> **Objective**
Pick out every line in the rows that contains the string "into", and copy each one in full.

Rows from a data source:
-- Begin --

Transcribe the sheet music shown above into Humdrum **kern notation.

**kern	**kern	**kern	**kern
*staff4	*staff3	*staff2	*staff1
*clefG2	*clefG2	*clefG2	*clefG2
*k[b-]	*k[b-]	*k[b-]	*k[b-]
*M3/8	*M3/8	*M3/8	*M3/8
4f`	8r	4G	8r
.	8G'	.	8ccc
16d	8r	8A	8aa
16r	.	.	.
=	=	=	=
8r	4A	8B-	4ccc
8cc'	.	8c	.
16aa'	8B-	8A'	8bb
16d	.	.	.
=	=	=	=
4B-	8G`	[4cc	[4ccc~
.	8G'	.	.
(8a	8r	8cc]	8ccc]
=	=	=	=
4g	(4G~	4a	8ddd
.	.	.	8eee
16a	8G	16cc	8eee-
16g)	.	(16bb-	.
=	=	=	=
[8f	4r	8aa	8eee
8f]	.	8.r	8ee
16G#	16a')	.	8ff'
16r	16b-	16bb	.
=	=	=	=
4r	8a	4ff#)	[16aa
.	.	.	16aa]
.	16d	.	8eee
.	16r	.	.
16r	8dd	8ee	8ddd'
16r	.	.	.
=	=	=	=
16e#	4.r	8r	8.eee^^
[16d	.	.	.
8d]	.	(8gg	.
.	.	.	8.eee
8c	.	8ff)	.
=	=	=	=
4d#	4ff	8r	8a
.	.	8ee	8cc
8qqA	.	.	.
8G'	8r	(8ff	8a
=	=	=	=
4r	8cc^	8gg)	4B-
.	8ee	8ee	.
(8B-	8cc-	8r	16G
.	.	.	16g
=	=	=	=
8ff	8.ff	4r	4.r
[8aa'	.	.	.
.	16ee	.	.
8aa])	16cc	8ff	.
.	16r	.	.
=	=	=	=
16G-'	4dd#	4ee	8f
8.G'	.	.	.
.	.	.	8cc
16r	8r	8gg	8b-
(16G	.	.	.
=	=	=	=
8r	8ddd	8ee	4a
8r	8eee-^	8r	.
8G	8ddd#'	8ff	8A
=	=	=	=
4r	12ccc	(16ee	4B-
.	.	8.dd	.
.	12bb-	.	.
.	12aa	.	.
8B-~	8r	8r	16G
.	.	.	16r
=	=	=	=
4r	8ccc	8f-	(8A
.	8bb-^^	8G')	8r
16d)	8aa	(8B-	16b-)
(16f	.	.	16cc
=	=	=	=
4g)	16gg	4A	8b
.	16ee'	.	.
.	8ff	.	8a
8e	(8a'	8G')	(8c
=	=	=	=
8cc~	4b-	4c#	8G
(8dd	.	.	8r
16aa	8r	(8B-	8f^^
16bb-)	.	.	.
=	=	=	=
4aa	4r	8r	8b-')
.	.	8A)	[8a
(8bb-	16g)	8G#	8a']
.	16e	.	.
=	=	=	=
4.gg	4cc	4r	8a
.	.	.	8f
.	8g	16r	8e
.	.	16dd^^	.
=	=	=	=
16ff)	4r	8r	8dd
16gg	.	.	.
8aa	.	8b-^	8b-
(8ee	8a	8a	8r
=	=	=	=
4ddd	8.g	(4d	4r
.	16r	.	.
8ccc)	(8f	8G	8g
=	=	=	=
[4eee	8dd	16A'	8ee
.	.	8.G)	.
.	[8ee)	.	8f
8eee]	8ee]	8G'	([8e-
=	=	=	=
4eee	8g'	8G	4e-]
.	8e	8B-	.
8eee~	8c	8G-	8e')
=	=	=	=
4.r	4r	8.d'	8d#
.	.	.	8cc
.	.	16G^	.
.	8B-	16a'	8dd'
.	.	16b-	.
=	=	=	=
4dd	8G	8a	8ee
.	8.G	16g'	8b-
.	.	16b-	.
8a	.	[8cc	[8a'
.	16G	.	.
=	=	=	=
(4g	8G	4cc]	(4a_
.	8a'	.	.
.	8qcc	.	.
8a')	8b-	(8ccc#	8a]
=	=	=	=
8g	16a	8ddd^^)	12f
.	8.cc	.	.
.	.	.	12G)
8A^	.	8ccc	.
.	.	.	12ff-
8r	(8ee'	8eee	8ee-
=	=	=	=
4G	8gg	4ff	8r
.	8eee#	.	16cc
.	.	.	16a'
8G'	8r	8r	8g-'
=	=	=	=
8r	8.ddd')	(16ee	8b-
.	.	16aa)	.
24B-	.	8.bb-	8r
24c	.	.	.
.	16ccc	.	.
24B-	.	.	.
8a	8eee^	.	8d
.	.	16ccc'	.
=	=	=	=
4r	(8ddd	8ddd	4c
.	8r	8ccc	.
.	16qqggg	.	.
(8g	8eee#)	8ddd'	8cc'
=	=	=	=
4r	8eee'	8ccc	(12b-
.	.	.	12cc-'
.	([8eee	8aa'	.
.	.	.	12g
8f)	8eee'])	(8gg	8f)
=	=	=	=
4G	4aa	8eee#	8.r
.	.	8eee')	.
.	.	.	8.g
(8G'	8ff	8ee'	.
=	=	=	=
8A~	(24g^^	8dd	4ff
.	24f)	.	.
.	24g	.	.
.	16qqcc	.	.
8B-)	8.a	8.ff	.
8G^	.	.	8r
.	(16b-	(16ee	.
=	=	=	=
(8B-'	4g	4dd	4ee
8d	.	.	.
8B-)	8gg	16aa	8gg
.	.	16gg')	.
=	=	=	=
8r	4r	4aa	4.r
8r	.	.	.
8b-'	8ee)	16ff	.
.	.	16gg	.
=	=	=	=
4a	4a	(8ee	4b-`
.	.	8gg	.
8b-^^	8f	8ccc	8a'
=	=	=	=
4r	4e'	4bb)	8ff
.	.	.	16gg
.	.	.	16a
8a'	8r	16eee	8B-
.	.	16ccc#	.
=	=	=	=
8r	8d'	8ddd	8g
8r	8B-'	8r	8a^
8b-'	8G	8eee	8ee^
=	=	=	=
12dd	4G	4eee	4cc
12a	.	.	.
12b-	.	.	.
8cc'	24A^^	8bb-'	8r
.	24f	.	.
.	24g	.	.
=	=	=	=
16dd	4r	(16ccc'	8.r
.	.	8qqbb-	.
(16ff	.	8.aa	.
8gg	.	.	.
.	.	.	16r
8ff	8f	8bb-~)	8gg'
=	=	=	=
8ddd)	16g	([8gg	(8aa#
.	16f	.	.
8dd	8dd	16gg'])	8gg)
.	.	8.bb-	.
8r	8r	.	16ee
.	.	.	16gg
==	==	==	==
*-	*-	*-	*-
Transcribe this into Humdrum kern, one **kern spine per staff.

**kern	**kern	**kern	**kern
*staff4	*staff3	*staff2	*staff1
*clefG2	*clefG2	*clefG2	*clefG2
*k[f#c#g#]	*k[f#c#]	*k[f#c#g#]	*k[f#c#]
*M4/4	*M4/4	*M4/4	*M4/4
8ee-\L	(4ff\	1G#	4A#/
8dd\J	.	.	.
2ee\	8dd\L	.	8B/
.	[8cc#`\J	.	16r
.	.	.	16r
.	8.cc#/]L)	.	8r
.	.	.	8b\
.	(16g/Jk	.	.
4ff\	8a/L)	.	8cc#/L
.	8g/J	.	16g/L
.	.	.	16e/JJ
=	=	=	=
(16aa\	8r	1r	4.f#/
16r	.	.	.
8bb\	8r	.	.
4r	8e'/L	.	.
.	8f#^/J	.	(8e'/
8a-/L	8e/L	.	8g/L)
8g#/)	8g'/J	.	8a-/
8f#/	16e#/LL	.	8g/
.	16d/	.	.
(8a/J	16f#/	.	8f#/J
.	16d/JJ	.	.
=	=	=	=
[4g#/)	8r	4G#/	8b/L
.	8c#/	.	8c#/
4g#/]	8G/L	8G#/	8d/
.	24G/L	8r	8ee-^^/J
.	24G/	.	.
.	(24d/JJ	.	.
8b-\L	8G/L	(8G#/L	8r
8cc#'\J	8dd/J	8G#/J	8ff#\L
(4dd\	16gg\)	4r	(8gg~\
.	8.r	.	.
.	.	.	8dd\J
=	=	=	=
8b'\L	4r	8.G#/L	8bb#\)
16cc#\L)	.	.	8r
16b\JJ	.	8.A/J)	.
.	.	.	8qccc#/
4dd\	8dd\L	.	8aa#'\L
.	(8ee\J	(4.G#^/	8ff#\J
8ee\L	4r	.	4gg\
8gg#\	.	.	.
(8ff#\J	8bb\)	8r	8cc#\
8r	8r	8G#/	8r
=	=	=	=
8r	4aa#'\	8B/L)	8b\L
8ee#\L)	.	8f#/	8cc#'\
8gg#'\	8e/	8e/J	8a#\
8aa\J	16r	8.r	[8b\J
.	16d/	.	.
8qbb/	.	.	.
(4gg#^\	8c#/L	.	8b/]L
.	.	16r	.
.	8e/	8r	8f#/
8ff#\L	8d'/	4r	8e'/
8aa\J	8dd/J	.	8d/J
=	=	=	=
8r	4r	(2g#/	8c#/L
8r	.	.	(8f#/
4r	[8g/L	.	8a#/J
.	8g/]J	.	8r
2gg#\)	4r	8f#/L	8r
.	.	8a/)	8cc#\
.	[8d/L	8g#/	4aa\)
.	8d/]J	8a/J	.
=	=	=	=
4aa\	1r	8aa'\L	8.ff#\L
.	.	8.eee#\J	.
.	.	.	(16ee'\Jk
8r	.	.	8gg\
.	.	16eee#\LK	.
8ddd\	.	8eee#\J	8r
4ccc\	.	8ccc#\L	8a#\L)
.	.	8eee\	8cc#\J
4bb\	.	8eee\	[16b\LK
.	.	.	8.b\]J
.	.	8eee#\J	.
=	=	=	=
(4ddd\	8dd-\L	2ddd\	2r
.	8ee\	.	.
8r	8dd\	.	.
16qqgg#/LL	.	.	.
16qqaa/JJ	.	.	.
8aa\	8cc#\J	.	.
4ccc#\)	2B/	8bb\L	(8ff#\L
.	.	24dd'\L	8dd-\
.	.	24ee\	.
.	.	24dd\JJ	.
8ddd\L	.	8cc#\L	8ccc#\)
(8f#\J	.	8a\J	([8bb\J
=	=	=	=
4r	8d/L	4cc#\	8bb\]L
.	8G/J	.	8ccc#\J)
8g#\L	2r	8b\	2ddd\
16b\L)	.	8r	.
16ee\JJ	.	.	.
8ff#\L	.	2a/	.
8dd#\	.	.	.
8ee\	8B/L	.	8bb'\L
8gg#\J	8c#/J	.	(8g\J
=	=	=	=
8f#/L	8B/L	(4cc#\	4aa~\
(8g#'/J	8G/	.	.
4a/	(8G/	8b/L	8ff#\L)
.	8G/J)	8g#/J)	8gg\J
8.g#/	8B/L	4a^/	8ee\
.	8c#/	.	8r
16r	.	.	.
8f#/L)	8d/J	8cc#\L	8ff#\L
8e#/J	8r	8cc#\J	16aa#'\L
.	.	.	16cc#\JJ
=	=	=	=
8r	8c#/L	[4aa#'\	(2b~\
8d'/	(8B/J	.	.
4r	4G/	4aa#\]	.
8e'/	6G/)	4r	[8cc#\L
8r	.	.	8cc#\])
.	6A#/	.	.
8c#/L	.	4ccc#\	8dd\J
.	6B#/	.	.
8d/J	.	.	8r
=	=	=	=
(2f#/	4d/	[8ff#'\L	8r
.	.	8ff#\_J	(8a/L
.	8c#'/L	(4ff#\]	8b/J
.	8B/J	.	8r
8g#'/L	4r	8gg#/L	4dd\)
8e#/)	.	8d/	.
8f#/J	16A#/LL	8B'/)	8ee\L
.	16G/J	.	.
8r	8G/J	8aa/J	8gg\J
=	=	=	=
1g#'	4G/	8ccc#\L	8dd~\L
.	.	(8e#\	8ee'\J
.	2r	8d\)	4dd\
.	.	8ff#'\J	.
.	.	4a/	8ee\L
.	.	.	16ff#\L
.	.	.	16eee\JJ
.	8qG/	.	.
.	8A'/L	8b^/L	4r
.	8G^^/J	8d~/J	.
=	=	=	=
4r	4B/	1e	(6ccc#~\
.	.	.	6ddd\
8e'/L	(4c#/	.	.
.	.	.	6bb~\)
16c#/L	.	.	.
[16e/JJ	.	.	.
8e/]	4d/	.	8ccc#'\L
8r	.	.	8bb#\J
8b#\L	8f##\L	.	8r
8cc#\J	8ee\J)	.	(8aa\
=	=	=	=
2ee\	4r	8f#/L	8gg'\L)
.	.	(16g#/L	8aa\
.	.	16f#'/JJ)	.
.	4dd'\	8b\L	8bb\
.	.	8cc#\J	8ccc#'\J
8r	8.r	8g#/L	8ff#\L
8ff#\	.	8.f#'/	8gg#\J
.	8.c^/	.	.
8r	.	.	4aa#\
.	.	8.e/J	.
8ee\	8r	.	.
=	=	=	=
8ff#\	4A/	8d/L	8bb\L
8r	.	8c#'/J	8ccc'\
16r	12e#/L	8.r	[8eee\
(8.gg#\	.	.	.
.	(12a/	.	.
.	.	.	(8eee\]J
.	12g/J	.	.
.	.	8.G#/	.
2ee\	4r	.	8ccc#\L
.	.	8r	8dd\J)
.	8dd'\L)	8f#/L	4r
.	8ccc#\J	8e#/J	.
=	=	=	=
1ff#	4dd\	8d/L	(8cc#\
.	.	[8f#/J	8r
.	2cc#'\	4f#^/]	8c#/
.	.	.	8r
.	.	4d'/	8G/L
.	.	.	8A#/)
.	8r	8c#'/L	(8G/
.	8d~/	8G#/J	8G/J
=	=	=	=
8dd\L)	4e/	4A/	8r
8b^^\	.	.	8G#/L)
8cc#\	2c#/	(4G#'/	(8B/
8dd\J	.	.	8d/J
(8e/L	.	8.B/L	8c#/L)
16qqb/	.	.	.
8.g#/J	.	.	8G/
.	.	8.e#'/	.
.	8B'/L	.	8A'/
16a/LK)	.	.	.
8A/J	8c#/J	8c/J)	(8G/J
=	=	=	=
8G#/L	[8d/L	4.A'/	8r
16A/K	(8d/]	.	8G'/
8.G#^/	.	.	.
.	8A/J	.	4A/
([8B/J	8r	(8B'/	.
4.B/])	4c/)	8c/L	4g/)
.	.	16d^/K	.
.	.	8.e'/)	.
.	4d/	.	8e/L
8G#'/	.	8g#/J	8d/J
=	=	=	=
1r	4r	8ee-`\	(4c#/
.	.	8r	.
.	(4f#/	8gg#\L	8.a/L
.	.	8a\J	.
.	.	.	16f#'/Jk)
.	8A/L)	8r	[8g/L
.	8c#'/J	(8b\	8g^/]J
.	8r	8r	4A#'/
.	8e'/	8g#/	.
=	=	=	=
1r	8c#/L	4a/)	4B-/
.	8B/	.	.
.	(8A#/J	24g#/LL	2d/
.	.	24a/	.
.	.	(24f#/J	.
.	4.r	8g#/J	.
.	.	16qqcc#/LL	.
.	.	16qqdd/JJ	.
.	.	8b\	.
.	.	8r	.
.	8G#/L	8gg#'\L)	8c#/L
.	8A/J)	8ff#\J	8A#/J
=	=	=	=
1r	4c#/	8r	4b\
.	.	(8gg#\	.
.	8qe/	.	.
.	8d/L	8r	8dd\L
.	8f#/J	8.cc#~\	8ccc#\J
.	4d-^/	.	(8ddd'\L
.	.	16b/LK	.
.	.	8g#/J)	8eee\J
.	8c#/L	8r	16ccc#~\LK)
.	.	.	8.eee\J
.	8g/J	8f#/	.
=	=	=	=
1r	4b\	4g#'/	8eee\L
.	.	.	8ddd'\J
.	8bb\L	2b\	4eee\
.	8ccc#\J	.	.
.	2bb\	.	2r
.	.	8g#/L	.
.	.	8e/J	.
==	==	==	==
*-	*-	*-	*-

-- End --

> **Exercise solution**
Transcribe the sheet music shown above into Humdrum **kern notation.
Transcribe this into Humdrum kern, one **kern spine per staff.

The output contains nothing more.